WHAT YOU WILL DO
Can you print every record below exactly as written?

DATASET RECORDS
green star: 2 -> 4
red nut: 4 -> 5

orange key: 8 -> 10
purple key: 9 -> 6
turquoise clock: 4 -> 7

WRITTEN RESPONSE
green star: 2 -> 4
red nut: 4 -> 5

orange key: 8 -> 10
purple key: 9 -> 6
turquoise clock: 4 -> 7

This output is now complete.